> _WHAT IS NEEDED_
Return each line of the entries that mentions the word "none".

> _EXTRACTED DATA_
--------
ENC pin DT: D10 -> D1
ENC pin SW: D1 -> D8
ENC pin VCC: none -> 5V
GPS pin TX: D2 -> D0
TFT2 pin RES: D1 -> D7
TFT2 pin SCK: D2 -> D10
--------
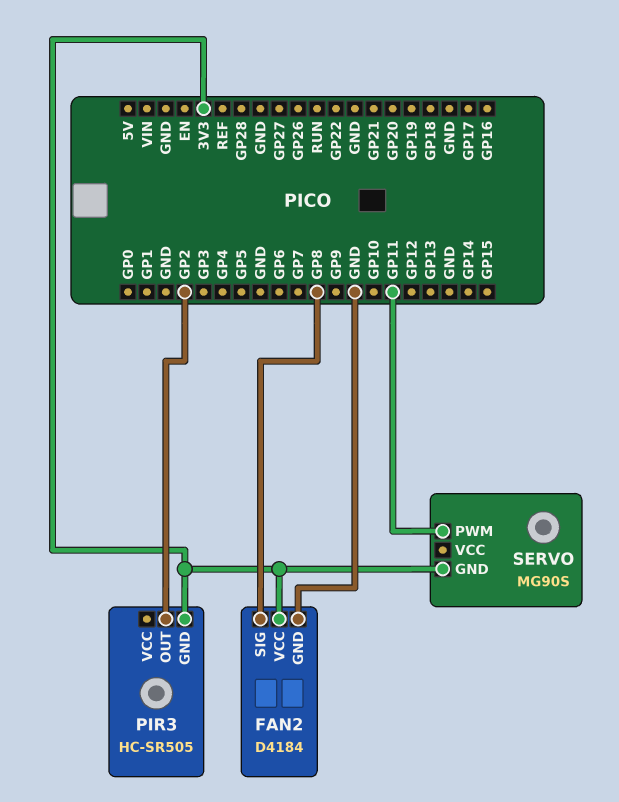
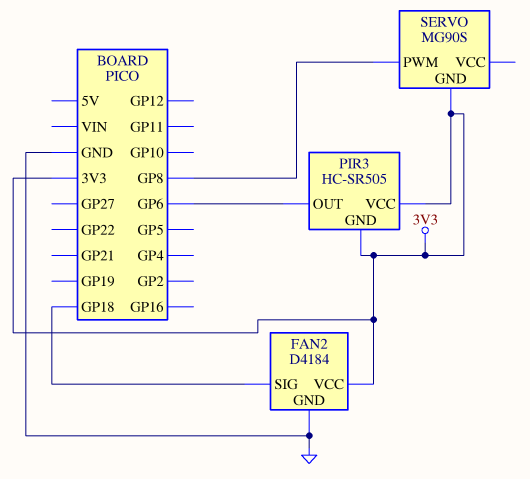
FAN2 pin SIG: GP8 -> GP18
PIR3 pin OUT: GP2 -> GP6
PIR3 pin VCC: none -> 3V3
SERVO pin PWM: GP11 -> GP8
--------
> _RESPONSE AREA_
ENC pin VCC: none -> 5V
PIR3 pin VCC: none -> 3V3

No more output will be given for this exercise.